■ **EXERCISE PROMPT**: Lines to restate from the data below: from the one containing "C5: 47nF (SIG, VI) -> 47nF (GND, VI)" to the one containing "POT2: 10k (GND, SIG, wiper", both included. Give them again exactly, and only them.

■ **INPUT DATA**:
- - -
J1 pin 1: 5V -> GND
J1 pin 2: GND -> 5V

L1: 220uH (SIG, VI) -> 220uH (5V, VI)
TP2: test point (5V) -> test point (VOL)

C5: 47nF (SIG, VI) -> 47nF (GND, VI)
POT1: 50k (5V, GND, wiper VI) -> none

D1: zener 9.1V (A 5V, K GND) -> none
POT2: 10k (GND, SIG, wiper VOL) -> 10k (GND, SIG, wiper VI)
- - -
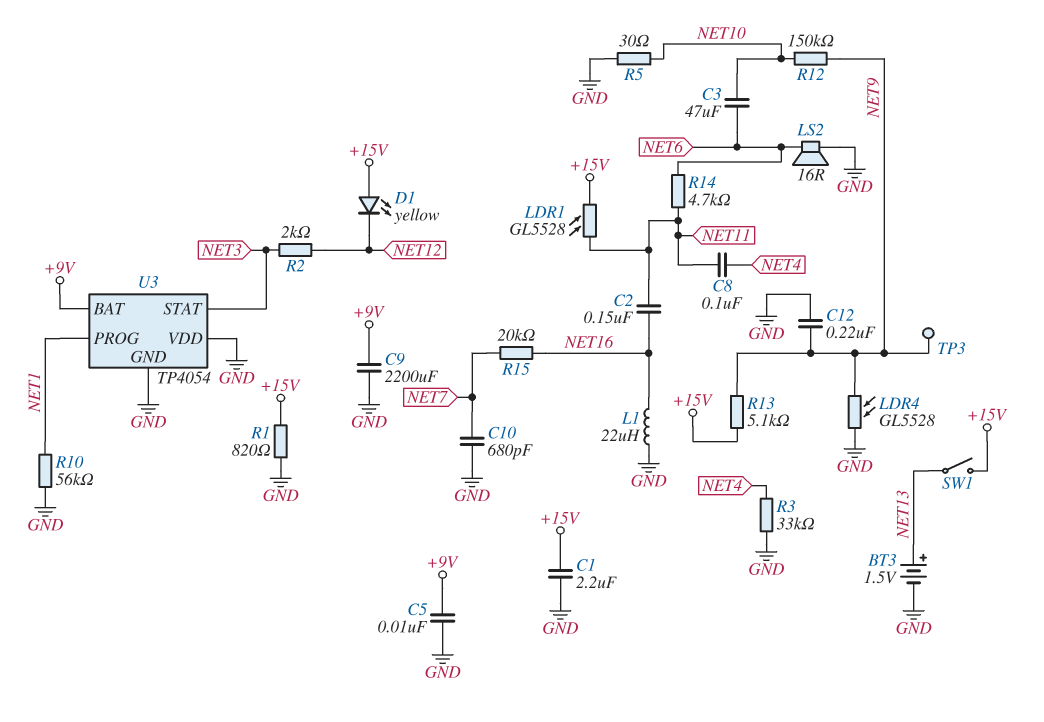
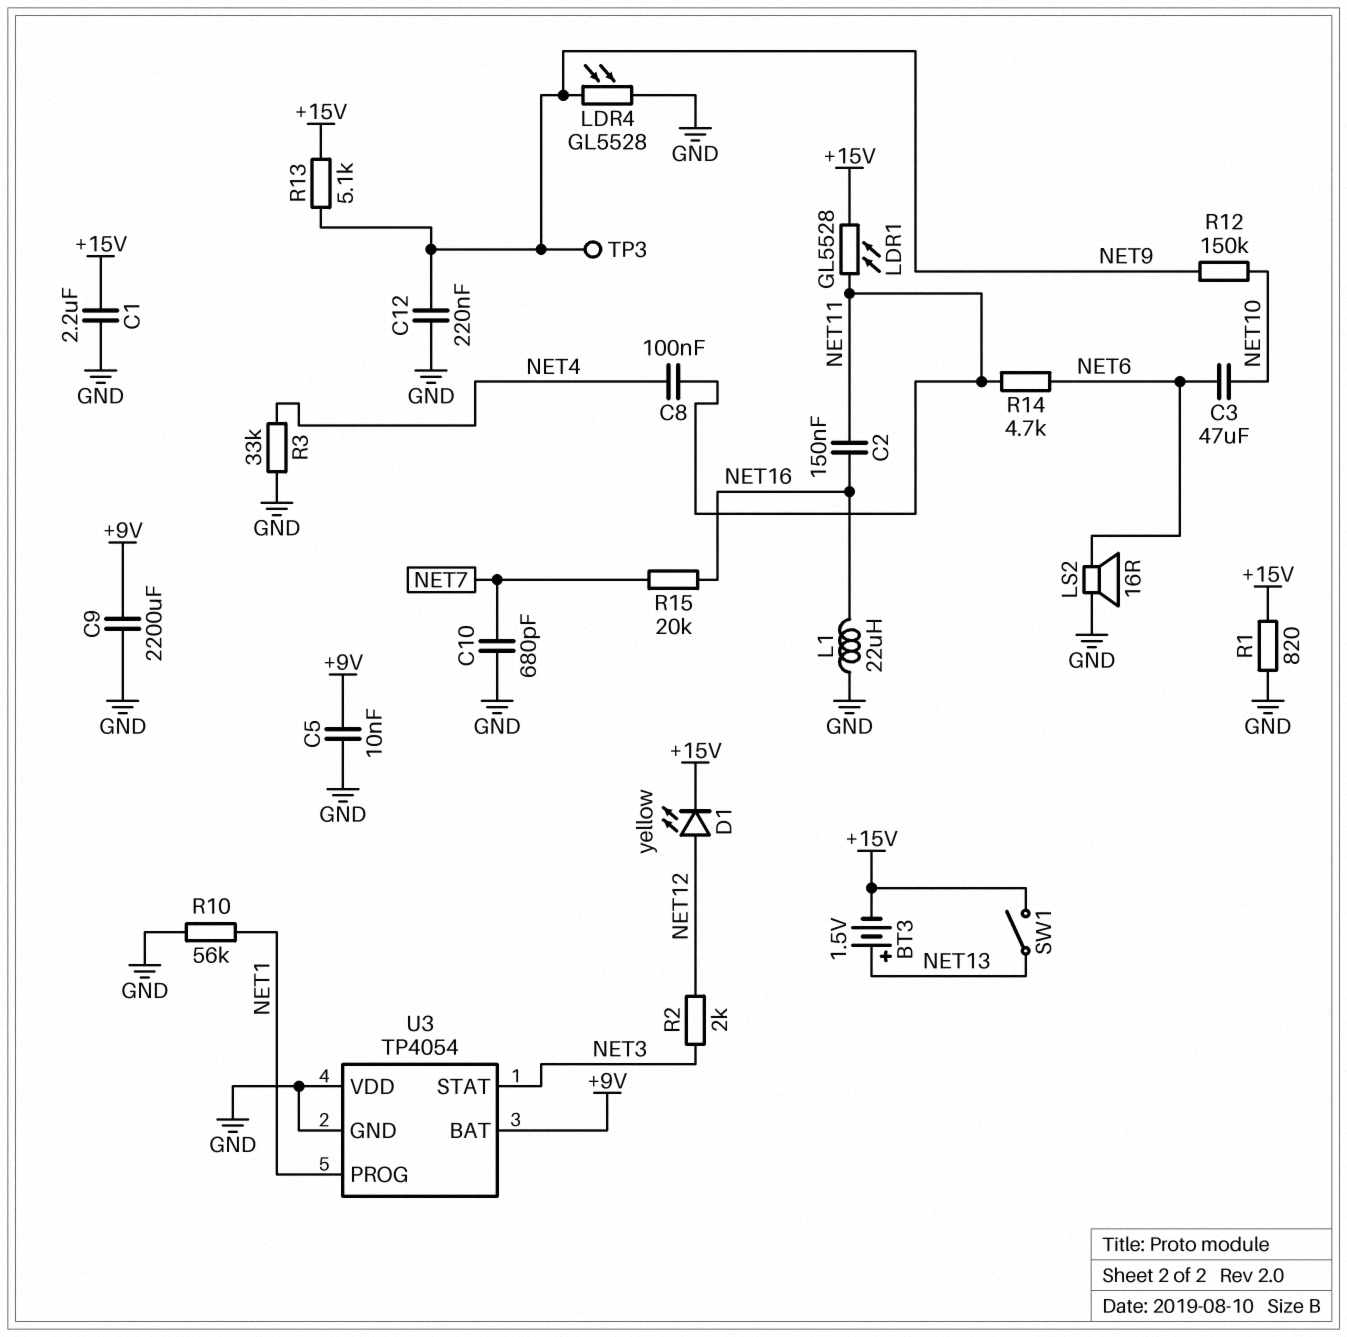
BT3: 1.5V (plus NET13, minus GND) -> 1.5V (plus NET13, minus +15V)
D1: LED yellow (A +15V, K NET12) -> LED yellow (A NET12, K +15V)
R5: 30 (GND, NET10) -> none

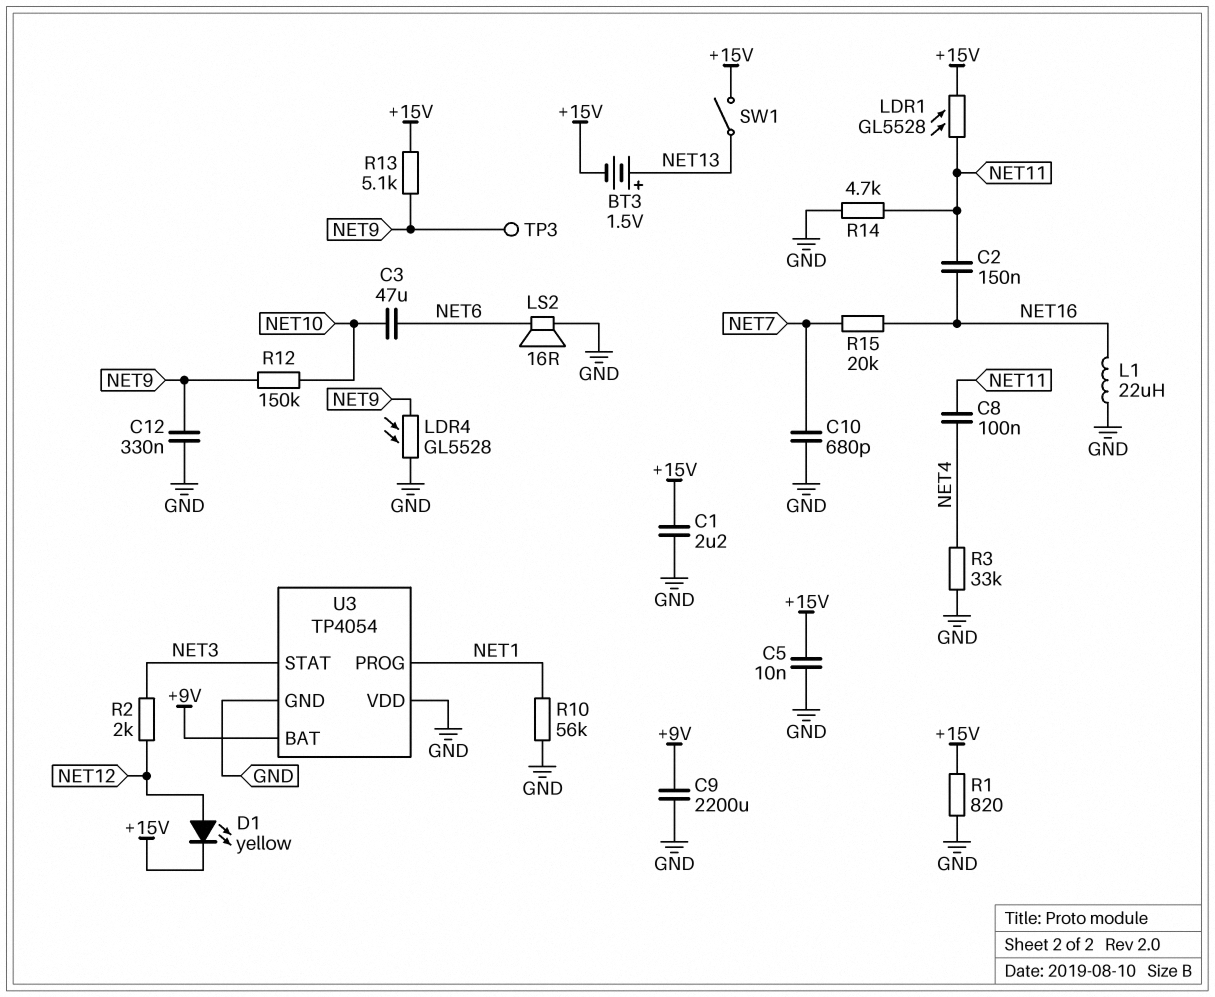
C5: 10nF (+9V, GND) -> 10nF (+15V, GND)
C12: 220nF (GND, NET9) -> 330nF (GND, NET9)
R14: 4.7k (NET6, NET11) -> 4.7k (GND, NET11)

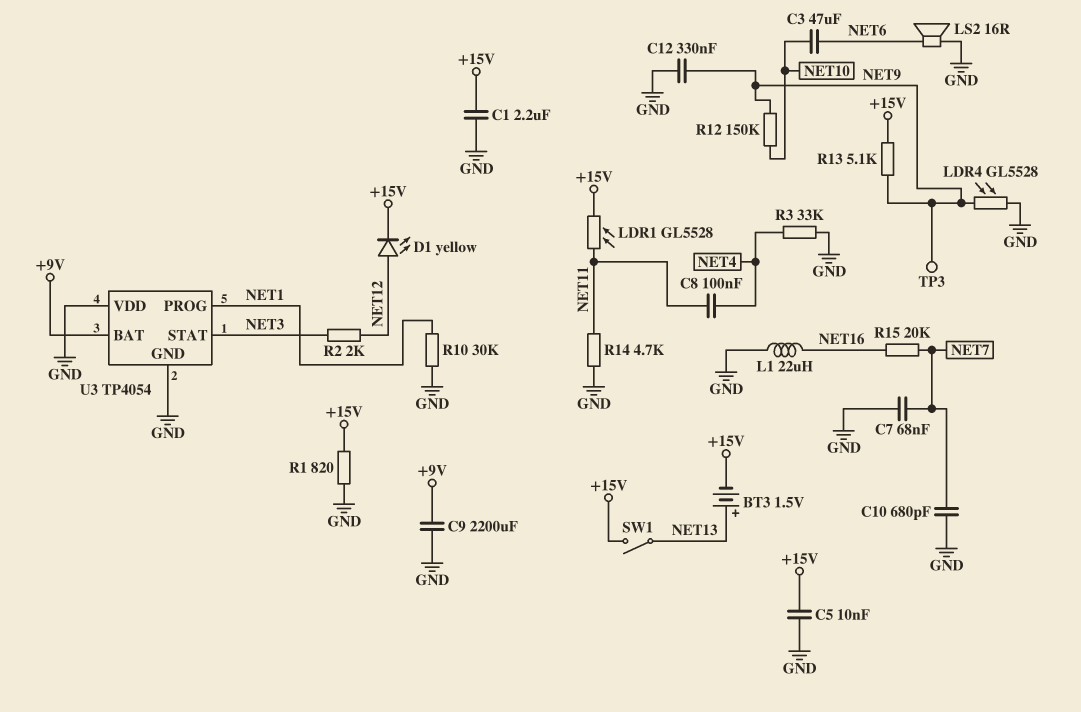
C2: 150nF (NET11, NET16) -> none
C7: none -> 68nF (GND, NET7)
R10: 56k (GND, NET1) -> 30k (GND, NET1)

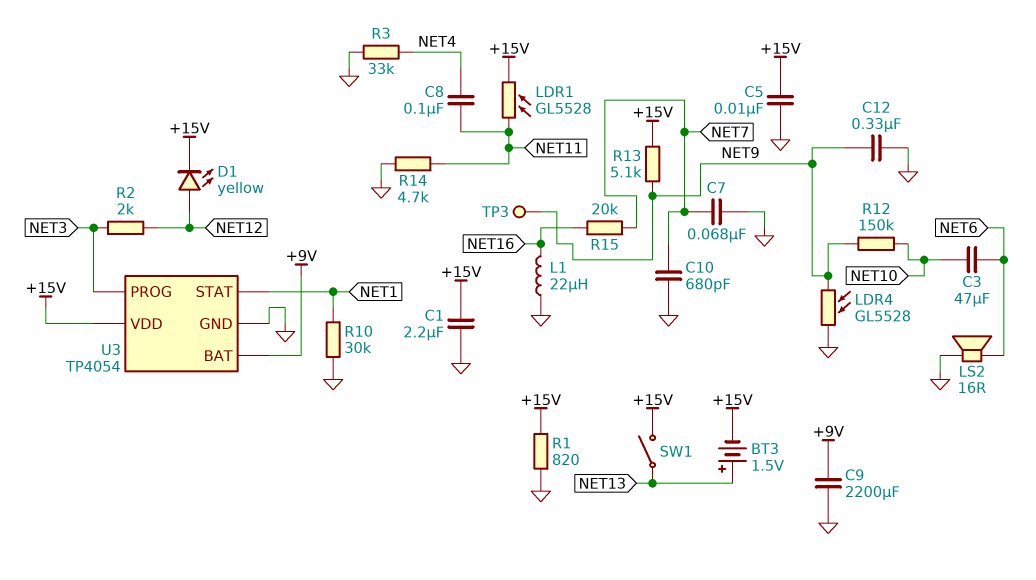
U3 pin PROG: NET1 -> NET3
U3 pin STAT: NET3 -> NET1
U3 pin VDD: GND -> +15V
- - -
■ **OUTPUT FOR THIS TASK**:
C5: 47nF (SIG, VI) -> 47nF (GND, VI)
POT1: 50k (5V, GND, wiper VI) -> none

D1: zener 9.1V (A 5V, K GND) -> none
POT2: 10k (GND, SIG, wiper VOL) -> 10k (GND, SIG, wiper VI)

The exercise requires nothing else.